§ **Exercise prompt**: Spot each line in the data below containing "grau" and copy it.

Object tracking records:
##############################

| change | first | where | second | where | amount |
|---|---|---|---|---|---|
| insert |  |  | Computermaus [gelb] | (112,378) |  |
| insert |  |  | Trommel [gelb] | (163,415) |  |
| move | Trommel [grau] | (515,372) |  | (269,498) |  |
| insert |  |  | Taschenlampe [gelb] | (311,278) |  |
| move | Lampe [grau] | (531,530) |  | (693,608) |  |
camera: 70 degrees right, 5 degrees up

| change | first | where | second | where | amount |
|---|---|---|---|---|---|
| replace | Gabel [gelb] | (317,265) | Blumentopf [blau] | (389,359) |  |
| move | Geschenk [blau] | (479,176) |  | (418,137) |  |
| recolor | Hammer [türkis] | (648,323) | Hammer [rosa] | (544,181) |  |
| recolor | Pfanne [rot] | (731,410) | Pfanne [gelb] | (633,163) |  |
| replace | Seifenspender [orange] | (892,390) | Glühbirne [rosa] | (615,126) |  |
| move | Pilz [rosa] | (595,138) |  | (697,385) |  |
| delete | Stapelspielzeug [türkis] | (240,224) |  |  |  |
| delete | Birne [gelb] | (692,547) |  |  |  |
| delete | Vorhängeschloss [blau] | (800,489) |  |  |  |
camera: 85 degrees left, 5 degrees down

##############################

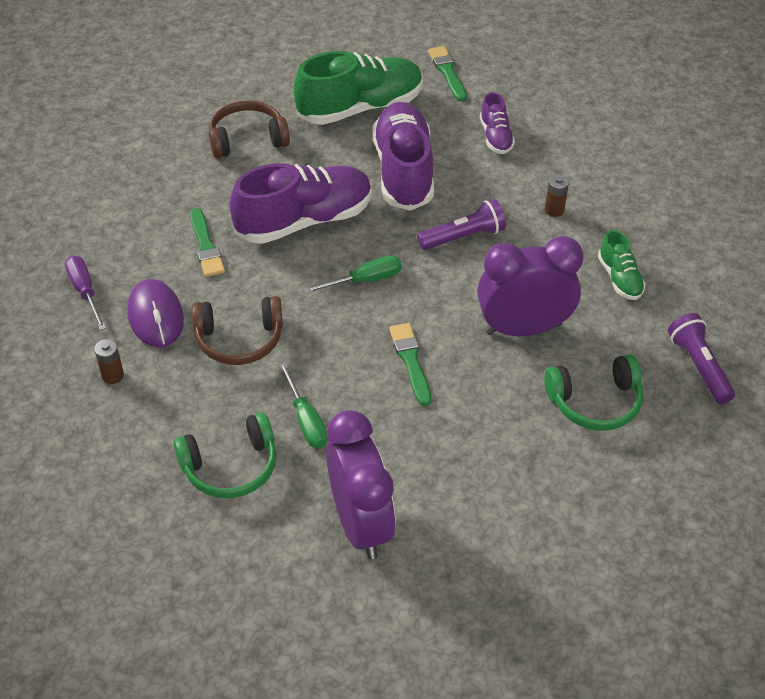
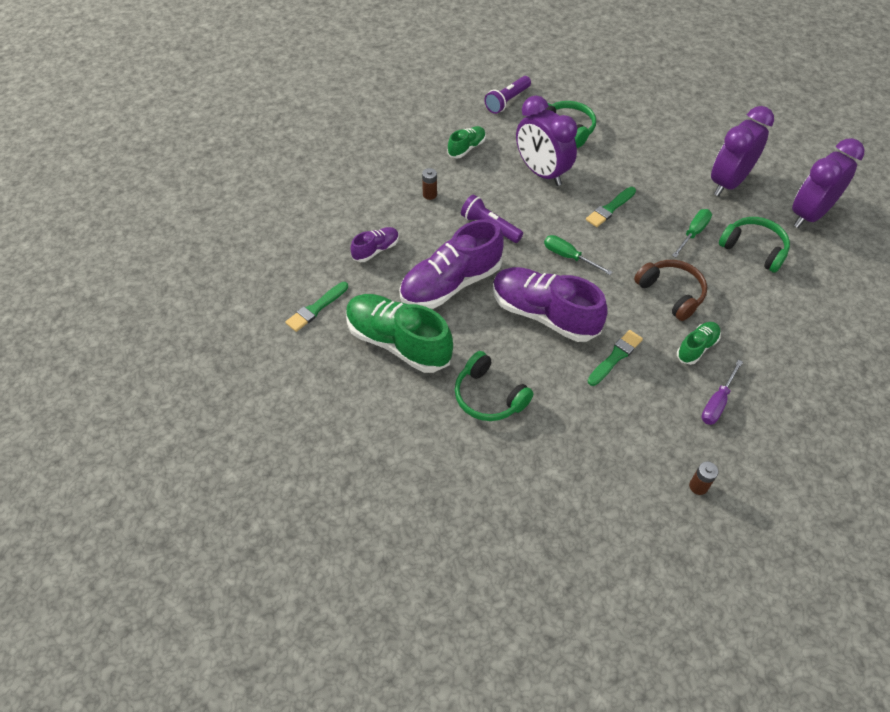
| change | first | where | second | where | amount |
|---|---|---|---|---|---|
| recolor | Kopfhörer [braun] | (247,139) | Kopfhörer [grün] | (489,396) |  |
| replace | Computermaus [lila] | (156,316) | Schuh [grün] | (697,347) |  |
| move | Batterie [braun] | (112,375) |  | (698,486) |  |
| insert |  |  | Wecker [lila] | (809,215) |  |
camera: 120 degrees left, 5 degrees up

##############################

§ **Result**:
| move | Trommel [grau] | (515,372) |  | (269,498) |  |
| move | Lampe [grau] | (531,530) |  | (693,608) |  |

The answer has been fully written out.